### Description of the task
The lines needed are those from the start of the records through the line holding "green goblet: 2 -> 3", each copied exactly.

### Entries supplied
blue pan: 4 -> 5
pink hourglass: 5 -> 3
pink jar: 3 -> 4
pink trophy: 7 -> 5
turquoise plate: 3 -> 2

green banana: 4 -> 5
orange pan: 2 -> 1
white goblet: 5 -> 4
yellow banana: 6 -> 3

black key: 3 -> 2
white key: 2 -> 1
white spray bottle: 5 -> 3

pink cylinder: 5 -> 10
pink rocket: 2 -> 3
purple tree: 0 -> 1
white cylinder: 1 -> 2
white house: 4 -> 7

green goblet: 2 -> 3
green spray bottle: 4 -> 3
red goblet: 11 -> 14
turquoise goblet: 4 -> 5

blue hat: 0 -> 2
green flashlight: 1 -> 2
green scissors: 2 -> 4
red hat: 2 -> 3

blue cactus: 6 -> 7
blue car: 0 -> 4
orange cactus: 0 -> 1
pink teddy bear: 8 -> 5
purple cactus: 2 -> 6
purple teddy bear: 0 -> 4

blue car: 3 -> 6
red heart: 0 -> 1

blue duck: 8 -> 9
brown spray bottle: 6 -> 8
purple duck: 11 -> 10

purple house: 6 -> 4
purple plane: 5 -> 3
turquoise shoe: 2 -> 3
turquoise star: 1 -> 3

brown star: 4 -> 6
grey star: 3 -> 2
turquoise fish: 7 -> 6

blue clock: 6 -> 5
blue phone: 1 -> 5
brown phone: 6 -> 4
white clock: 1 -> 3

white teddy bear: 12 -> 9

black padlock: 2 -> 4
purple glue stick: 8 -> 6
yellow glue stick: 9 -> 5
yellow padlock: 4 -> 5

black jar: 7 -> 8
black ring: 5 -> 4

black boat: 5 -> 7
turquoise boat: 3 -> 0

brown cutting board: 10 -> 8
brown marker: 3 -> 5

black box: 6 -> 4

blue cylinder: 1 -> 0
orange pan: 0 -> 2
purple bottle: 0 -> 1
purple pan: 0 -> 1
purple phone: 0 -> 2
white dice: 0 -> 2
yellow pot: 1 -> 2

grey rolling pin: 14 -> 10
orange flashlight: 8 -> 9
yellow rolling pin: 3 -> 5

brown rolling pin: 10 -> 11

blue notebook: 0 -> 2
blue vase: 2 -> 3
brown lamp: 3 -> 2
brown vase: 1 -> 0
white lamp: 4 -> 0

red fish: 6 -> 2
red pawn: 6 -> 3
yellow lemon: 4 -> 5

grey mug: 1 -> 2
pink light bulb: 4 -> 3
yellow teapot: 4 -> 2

### Solved problem
blue pan: 4 -> 5
pink hourglass: 5 -> 3
pink jar: 3 -> 4
pink trophy: 7 -> 5
turquoise plate: 3 -> 2

green banana: 4 -> 5
orange pan: 2 -> 1
white goblet: 5 -> 4
yellow banana: 6 -> 3

black key: 3 -> 2
white key: 2 -> 1
white spray bottle: 5 -> 3

pink cylinder: 5 -> 10
pink rocket: 2 -> 3
purple tree: 0 -> 1
white cylinder: 1 -> 2
white house: 4 -> 7

green goblet: 2 -> 3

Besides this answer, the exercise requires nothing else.